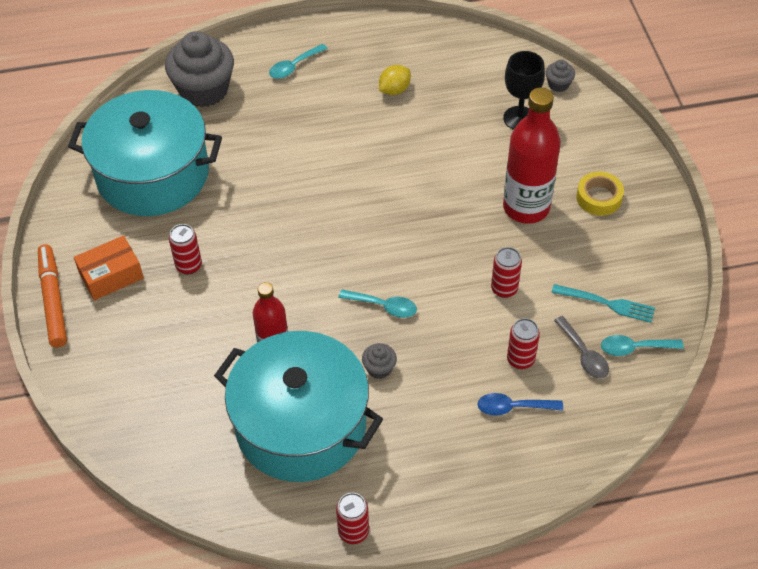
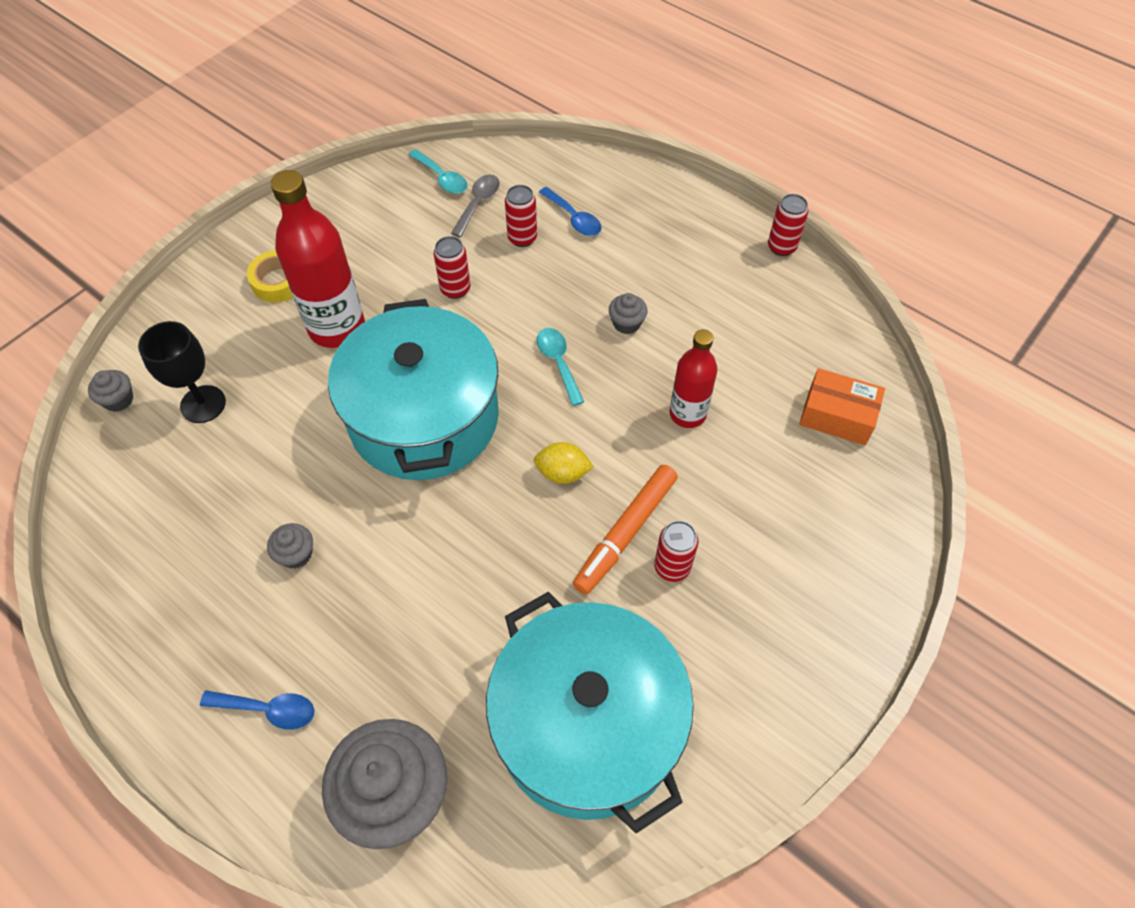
camera: 130 degrees left, 5 degrees up
(53, 300) = (843, 667): orange marker -> orange marker (625, 533)
(111, 275) = (758, 635): orange box -> orange box (837, 416)
(294, 66) = (268, 709): turquoise spoon -> blue spoon
(301, 425) = (736, 340): turquoise pot -> turquoise pot (424, 417)
(370, 113) = (296, 554): none -> grey cupcake
(394, 90) = (236, 556): yellow lemon -> yellow lemon (562, 473)
(607, 303) = (409, 215): turquoise fork -> none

* * * * *

### What you will do
Read through the entries and copy each line in which "none" appears.

### Worked solution
(370, 113) = (296, 554): none -> grey cupcake
(607, 303) = (409, 215): turquoise fork -> none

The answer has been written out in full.